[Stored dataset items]
******

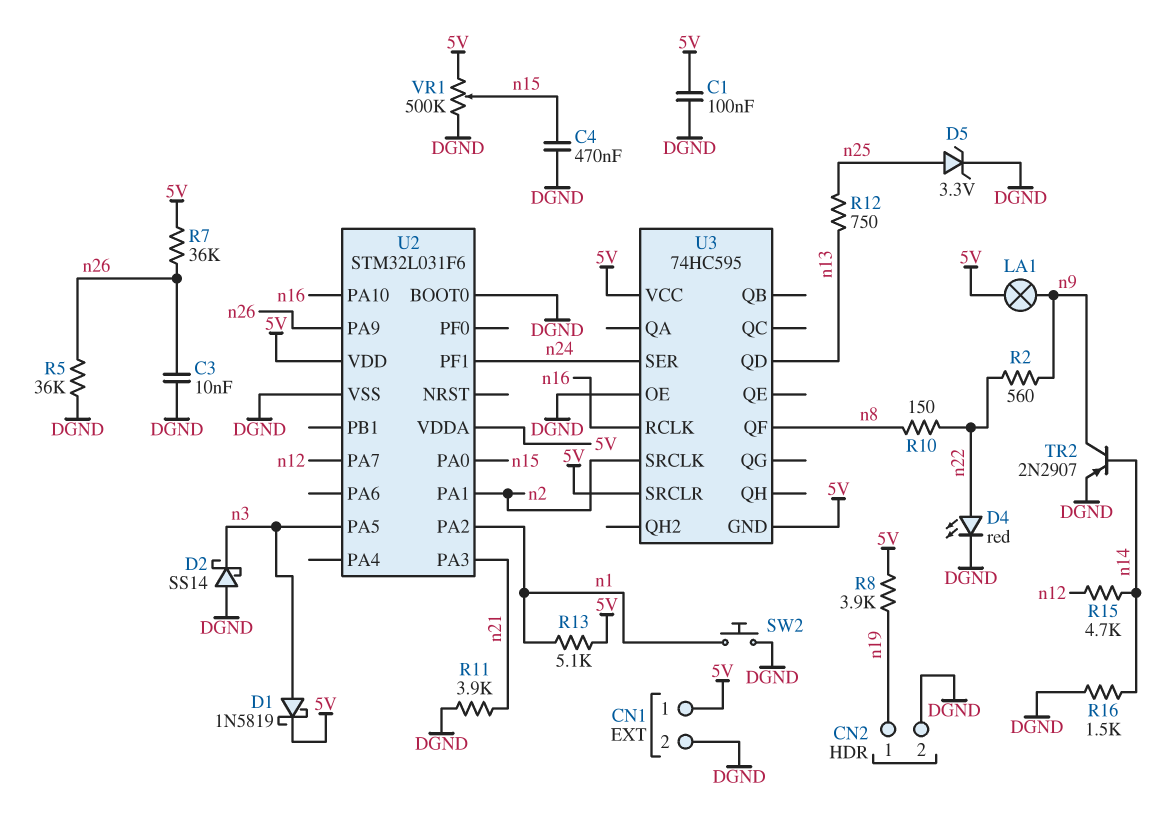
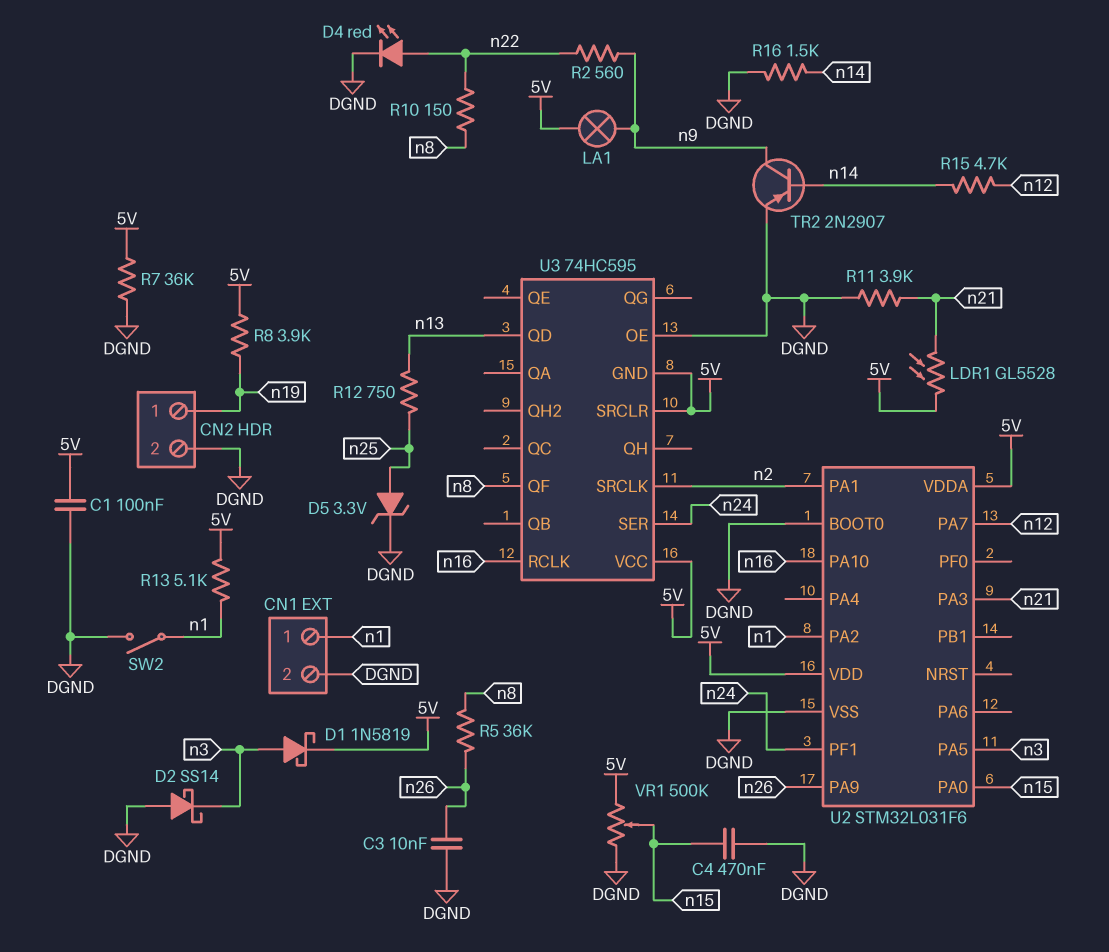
CN1 pin 1: 5V -> n1
LDR1: none -> GL5528 (5V, n21)
R5: 36k (DGND, n26) -> 36k (n8, n26)
R7: 36k (5V, n26) -> 36k (5V, DGND)
SW2: button (DGND, n1) -> switch (DGND, n1)

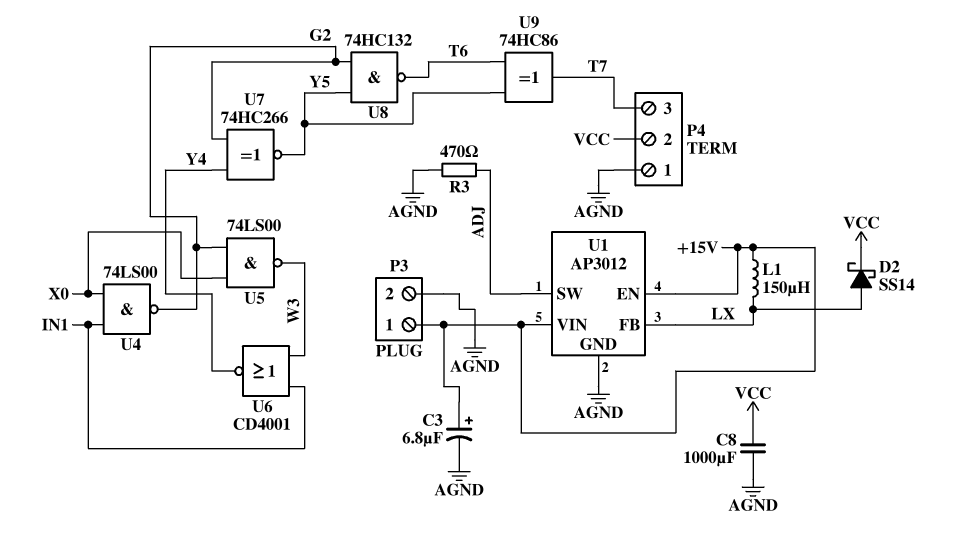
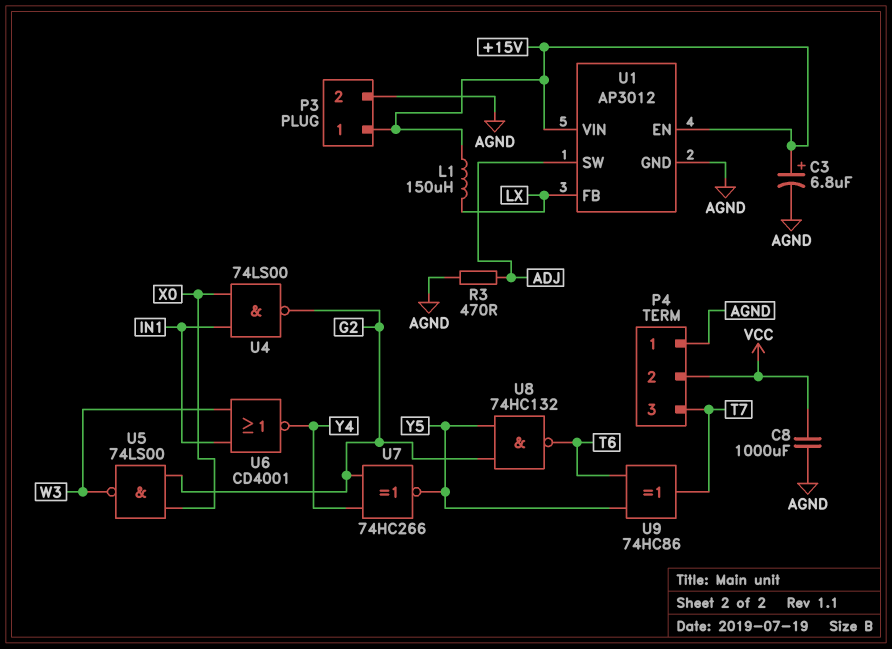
D2: schottky SS14 (A LX, K VCC) -> none

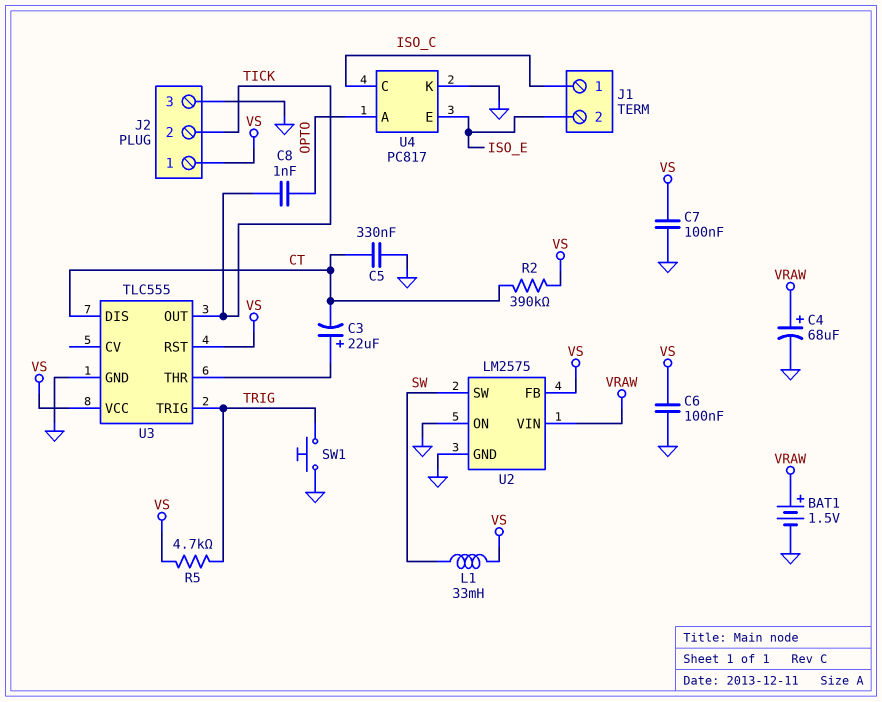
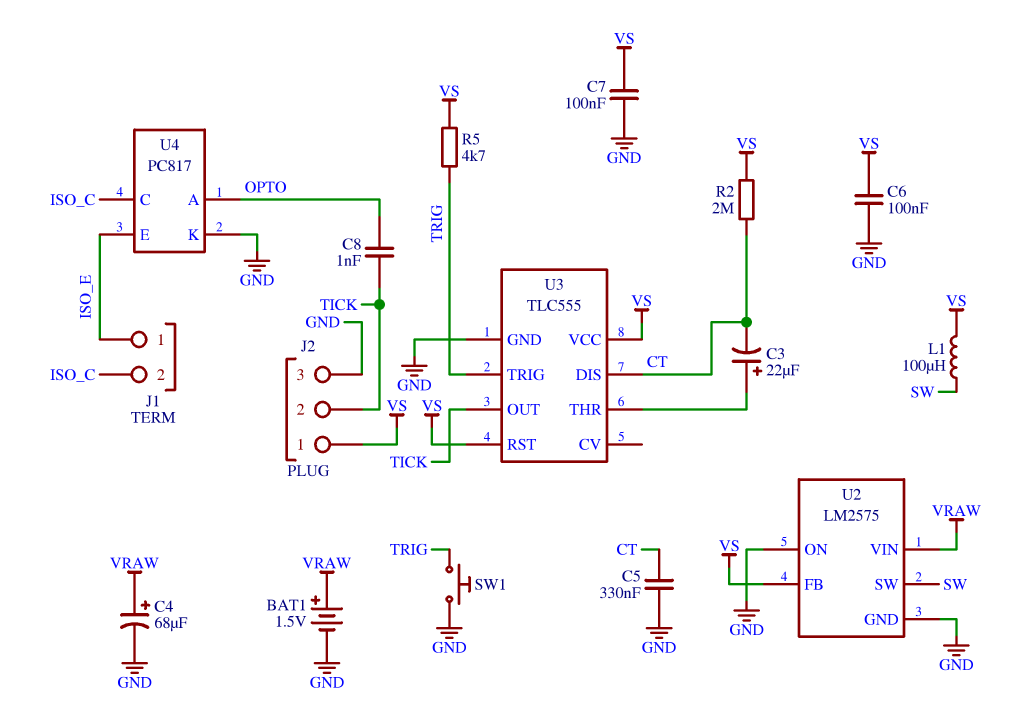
J1 pin 1: ISO_C -> ISO_E
J1 pin 2: ISO_E -> ISO_C
L1: 33mH (SW, VS) -> 100uH (SW, VS)
R2: 390k (CT, VS) -> 2M (CT, VS)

******

- Directions for this task -
Transcribe each record above exactly, leaving every picture out of the copy.

- Solved problem -
CN1 pin 1: 5V -> n1
LDR1: none -> GL5528 (5V, n21)
R5: 36k (DGND, n26) -> 36k (n8, n26)
R7: 36k (5V, n26) -> 36k (5V, DGND)
SW2: button (DGND, n1) -> switch (DGND, n1)

D2: schottky SS14 (A LX, K VCC) -> none

J1 pin 1: ISO_C -> ISO_E
J1 pin 2: ISO_E -> ISO_C
L1: 33mH (SW, VS) -> 100uH (SW, VS)
R2: 390k (CT, VS) -> 2M (CT, VS)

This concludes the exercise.